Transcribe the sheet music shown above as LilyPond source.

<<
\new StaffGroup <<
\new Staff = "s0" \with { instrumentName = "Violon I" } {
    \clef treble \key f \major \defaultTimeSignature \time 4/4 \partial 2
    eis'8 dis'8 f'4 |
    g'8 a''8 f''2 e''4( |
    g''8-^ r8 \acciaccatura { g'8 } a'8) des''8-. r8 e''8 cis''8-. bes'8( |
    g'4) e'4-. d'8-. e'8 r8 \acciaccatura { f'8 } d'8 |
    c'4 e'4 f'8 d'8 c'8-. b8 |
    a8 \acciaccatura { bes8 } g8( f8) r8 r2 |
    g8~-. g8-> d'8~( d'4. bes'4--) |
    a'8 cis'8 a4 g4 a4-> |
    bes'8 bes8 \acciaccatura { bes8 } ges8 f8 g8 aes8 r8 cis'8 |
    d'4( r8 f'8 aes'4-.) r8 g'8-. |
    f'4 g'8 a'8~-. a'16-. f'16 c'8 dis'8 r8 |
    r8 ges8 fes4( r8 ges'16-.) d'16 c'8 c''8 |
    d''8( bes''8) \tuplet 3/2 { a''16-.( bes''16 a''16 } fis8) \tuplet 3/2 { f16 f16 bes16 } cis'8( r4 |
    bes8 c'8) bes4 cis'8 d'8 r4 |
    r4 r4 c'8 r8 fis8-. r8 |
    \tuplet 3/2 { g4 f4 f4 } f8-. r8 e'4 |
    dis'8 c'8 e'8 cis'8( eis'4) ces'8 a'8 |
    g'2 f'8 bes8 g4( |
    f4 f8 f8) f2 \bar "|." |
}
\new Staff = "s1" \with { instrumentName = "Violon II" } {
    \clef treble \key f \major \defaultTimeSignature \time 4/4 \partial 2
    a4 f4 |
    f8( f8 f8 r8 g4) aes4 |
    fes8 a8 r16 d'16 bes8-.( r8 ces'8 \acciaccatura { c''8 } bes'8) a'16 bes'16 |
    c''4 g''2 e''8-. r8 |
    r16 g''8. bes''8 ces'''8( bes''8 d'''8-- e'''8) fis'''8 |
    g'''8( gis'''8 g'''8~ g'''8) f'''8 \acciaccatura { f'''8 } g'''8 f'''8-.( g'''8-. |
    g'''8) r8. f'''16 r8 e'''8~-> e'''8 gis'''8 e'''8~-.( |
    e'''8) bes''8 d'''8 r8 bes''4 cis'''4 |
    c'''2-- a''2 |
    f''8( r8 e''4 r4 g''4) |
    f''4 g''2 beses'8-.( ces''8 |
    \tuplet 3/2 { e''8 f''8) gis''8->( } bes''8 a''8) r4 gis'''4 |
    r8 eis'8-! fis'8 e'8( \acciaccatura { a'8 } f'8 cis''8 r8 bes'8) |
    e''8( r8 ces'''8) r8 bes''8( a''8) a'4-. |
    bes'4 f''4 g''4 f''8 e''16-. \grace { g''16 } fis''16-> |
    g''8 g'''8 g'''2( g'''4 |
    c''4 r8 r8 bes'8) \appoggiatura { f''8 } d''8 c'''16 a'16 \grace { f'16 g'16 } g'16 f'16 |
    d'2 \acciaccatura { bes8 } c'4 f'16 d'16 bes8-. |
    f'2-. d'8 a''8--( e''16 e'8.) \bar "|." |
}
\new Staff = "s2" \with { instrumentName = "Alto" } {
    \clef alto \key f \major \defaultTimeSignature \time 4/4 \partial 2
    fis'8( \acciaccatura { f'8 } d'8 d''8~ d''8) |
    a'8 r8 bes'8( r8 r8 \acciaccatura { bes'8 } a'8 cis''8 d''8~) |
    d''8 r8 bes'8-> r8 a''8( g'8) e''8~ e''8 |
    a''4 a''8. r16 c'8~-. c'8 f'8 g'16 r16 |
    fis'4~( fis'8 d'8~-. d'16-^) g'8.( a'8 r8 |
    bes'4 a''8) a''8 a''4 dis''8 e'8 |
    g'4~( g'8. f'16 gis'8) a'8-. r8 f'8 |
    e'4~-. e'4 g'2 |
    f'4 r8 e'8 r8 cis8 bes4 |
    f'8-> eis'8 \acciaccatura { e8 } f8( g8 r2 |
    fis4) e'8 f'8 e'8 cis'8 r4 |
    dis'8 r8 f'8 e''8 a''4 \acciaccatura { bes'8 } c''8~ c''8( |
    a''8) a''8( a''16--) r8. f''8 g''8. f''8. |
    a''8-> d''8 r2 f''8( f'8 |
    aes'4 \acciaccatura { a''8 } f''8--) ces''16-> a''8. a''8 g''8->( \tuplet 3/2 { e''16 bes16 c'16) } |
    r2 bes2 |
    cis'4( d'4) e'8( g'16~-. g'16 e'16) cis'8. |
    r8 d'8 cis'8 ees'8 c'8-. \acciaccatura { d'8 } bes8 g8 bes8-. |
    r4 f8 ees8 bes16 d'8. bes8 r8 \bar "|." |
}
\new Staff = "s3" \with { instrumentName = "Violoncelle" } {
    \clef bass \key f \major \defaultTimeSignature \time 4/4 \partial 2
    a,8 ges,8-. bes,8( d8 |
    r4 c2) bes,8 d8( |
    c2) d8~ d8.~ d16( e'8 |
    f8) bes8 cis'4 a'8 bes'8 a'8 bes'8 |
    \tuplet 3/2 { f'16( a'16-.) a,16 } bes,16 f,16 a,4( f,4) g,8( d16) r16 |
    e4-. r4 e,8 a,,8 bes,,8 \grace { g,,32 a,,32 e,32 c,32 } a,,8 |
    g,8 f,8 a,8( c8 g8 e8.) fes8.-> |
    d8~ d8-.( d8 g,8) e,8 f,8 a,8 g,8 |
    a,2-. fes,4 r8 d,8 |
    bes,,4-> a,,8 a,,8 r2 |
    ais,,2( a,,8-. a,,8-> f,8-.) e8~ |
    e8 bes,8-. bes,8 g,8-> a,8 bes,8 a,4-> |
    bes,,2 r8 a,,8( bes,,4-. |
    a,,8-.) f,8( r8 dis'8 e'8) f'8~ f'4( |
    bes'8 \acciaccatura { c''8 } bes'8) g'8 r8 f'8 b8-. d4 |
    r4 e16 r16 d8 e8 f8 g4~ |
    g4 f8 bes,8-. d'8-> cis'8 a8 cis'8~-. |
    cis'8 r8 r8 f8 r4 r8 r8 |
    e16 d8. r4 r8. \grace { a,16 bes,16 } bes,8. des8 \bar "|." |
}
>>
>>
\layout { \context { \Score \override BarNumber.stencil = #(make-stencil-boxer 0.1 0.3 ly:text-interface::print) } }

──────────────────────────────

What is needed: Extract every line of the data above that contains the word "clef".

Right answer:
    \clef treble \key f \major \defaultTimeSignature \time 4/4 \partial 2
    \clef treble \key f \major \defaultTimeSignature \time 4/4 \partial 2
    \clef alto \key f \major \defaultTimeSignature \time 4/4 \partial 2
    \clef bass \key f \major \defaultTimeSignature \time 4/4 \partial 2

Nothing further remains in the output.